Records for the task
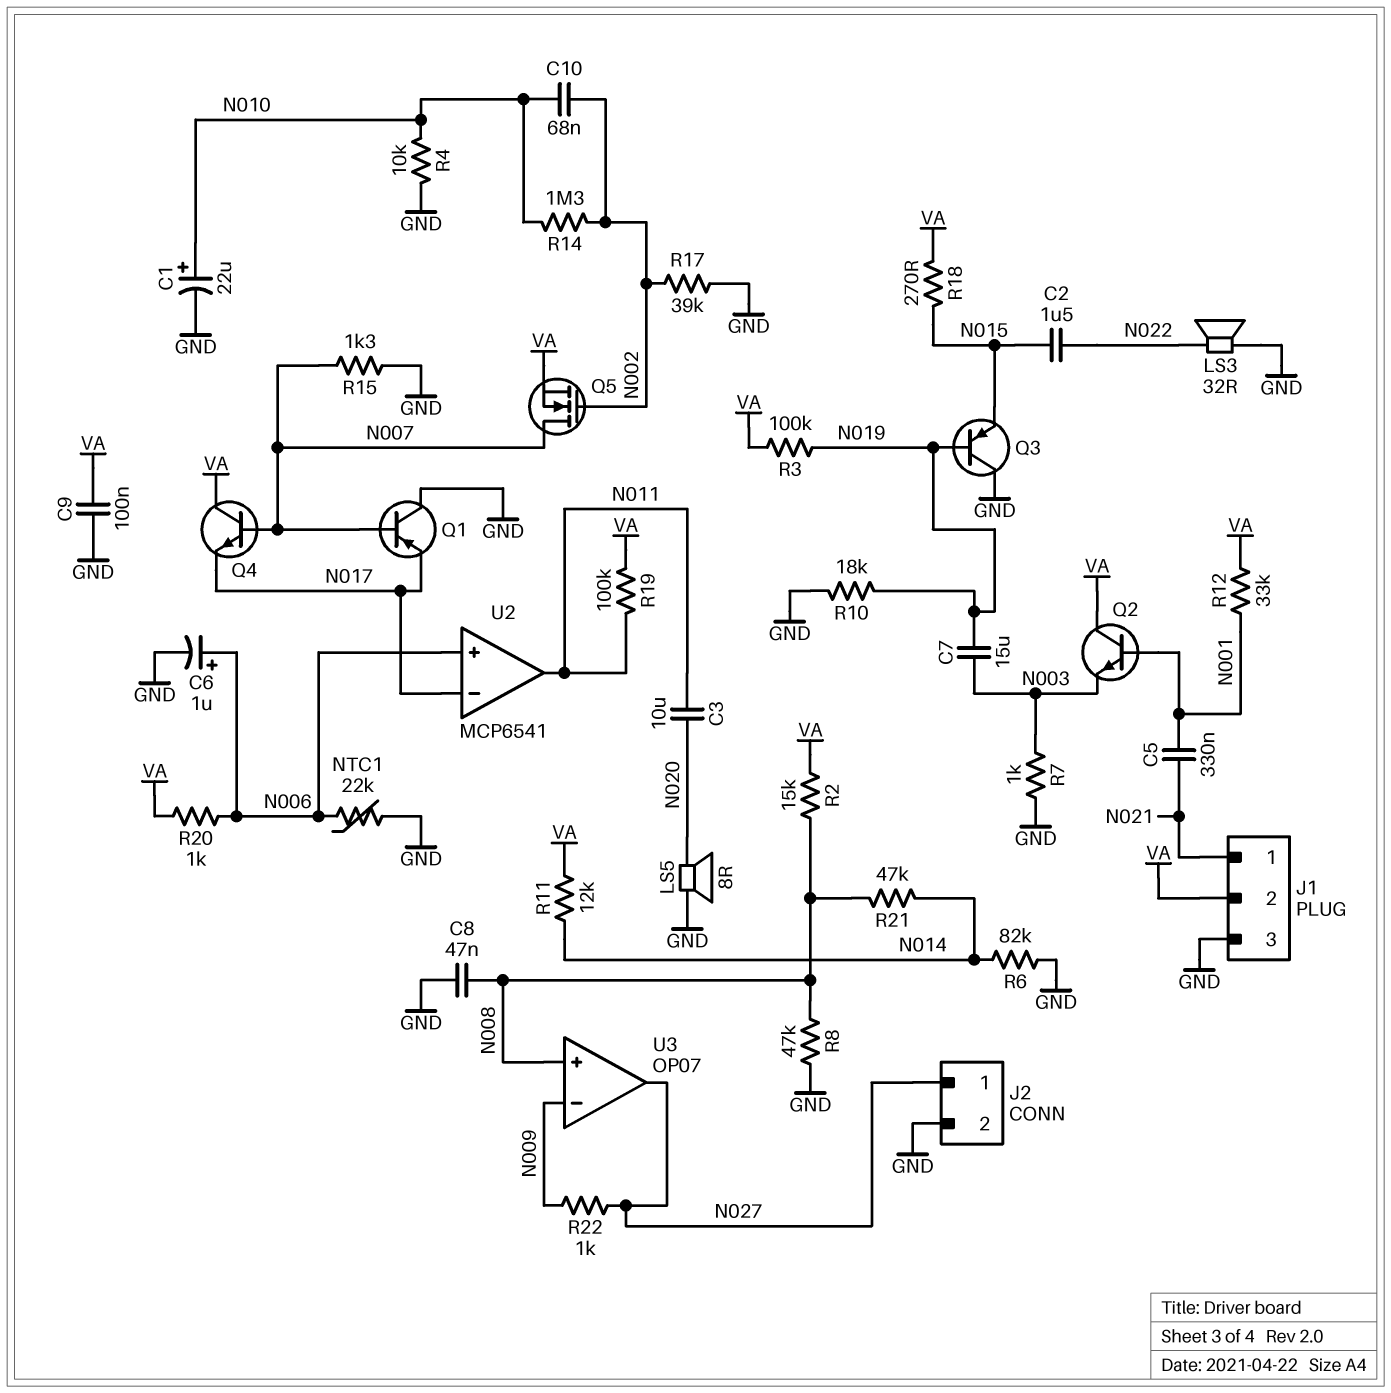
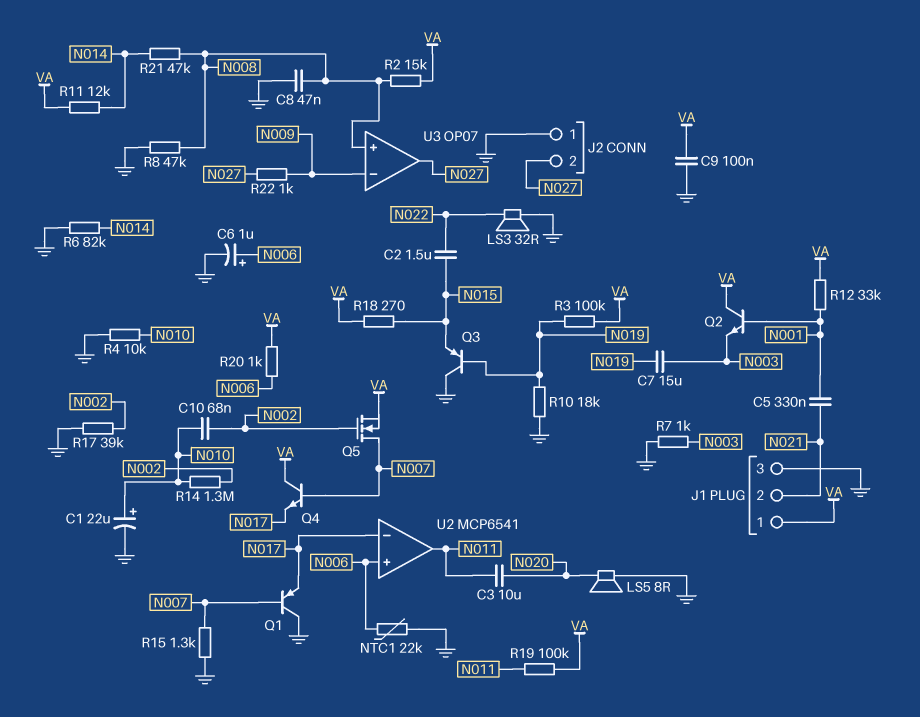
J1 pin 1: N021 -> VA
J1 pin 2: VA -> N021
J2 pin 1: N027 -> GND
J2 pin 2: GND -> N027

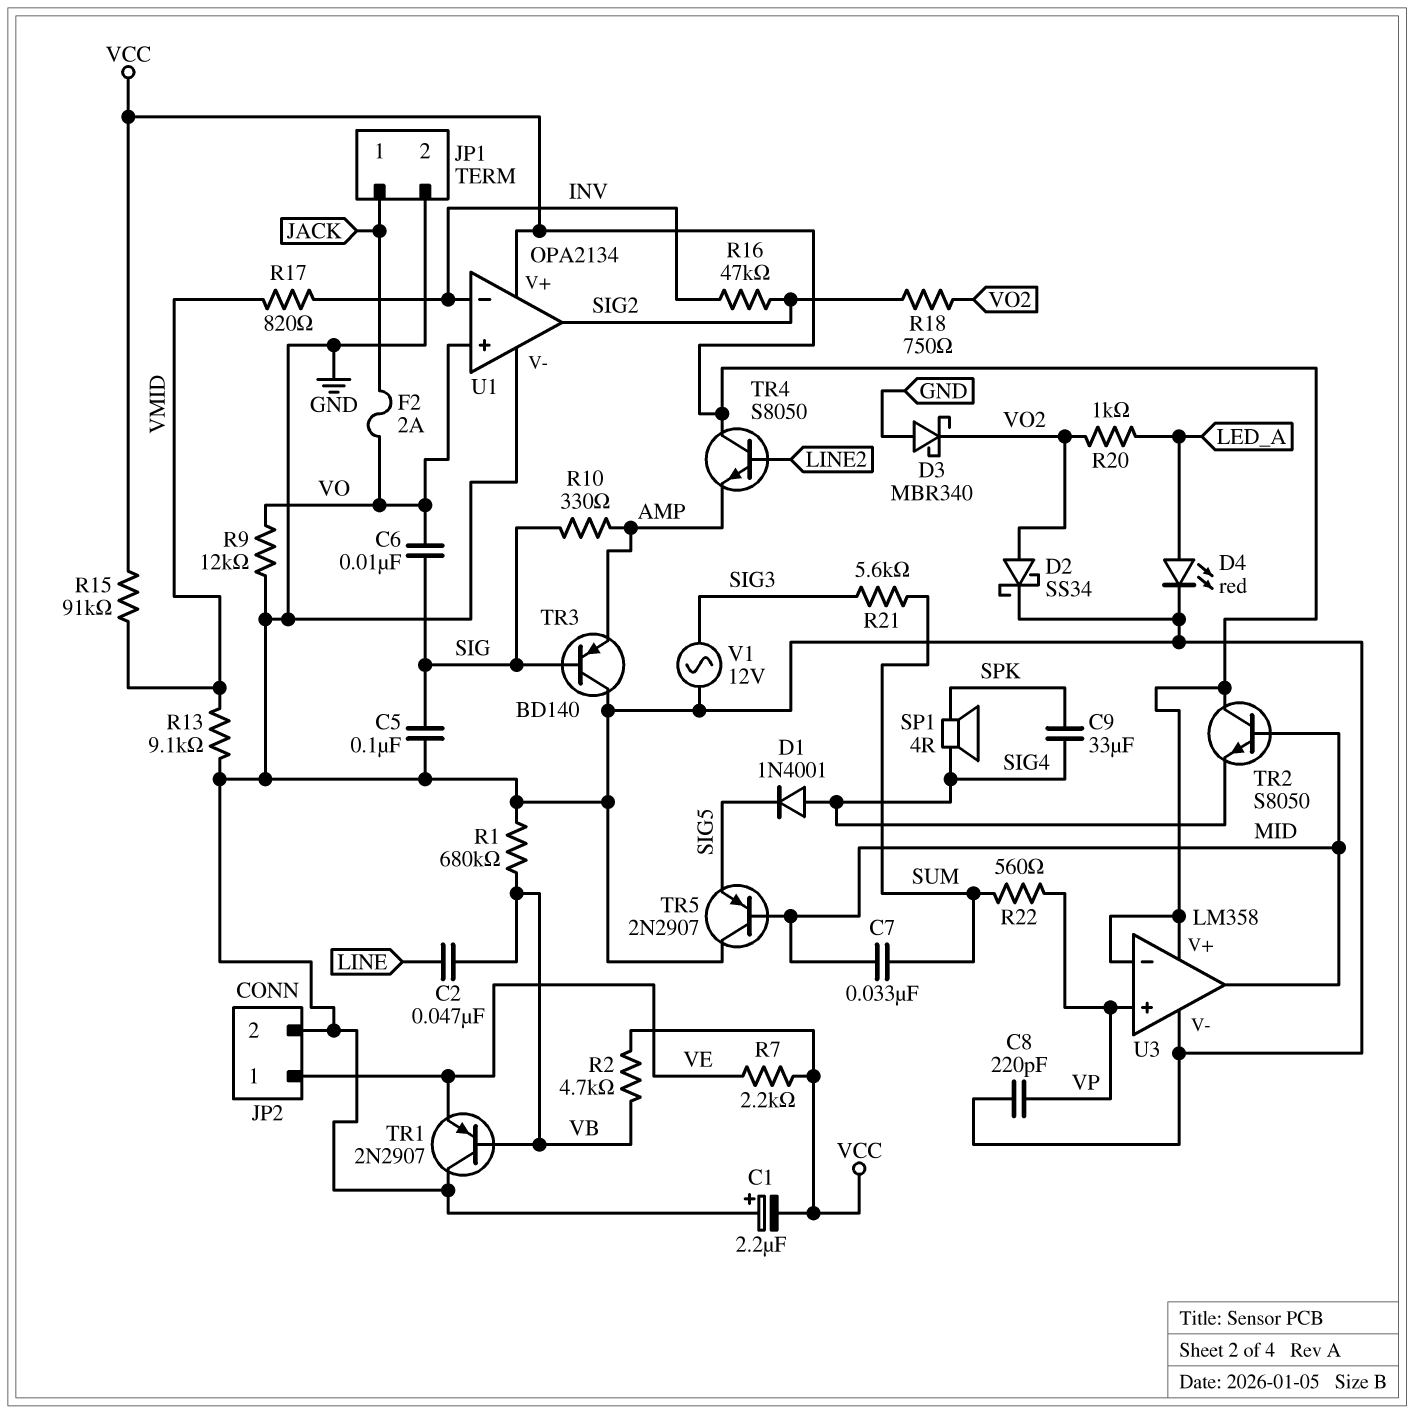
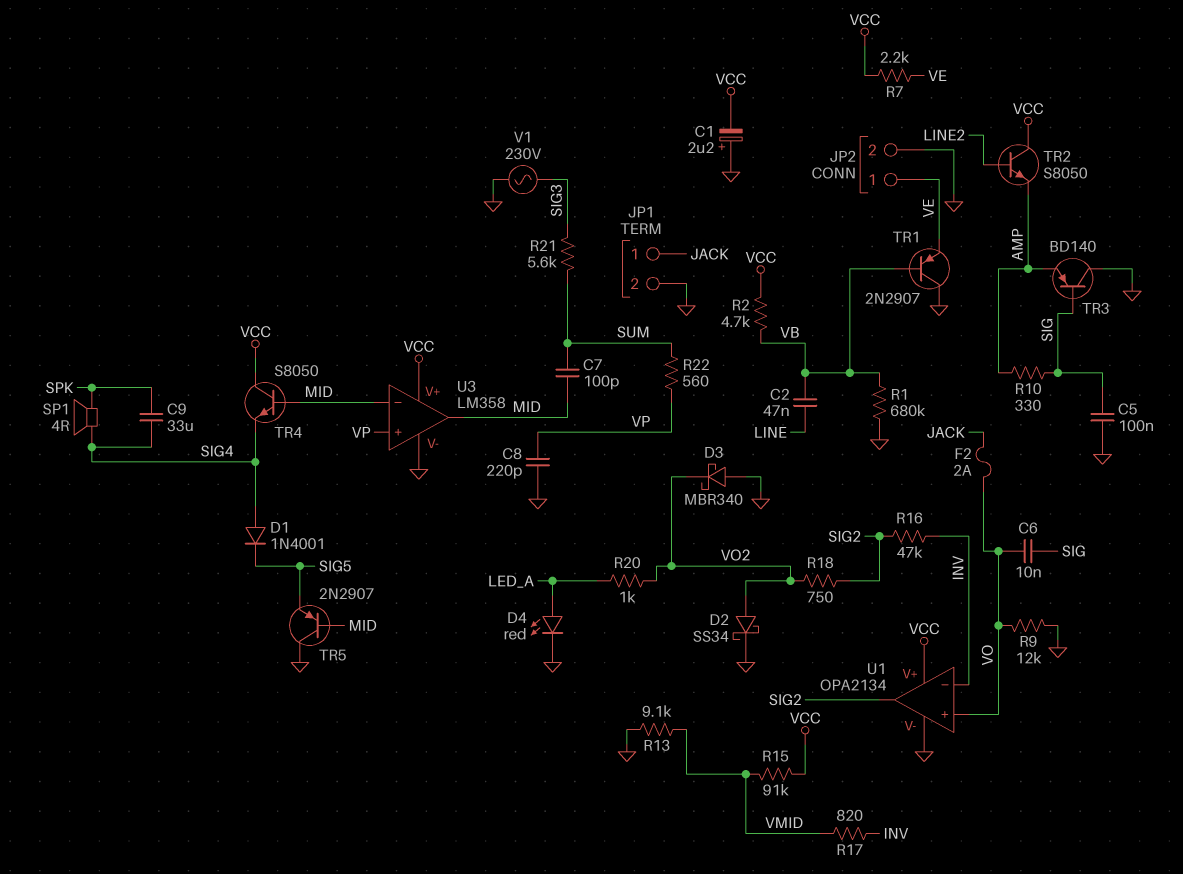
C7: 33nF (MID, SUM) -> 100pF (MID, SUM)
TR2: NPN S8050 (B MID, C VCC, E SIG4) -> NPN S8050 (B LINE2, C VCC, E AMP)
TR4: NPN S8050 (B LINE2, C VCC, E AMP) -> NPN S8050 (B MID, C VCC, E SIG4)
U3 pin in-: VCC -> MID
V1: AC 12V (GND, SIG3) -> AC 230V (GND, SIG3)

Activity
Find "C7: 33nF (MID, SUM) -> 100pF (MID, SUM)" in the records. Copy its line and every line after it, exactly, through the last one.

Solution to the problem
C7: 33nF (MID, SUM) -> 100pF (MID, SUM)
TR2: NPN S8050 (B MID, C VCC, E SIG4) -> NPN S8050 (B LINE2, C VCC, E AMP)
TR4: NPN S8050 (B LINE2, C VCC, E AMP) -> NPN S8050 (B MID, C VCC, E SIG4)
U3 pin in-: VCC -> MID
V1: AC 12V (GND, SIG3) -> AC 230V (GND, SIG3)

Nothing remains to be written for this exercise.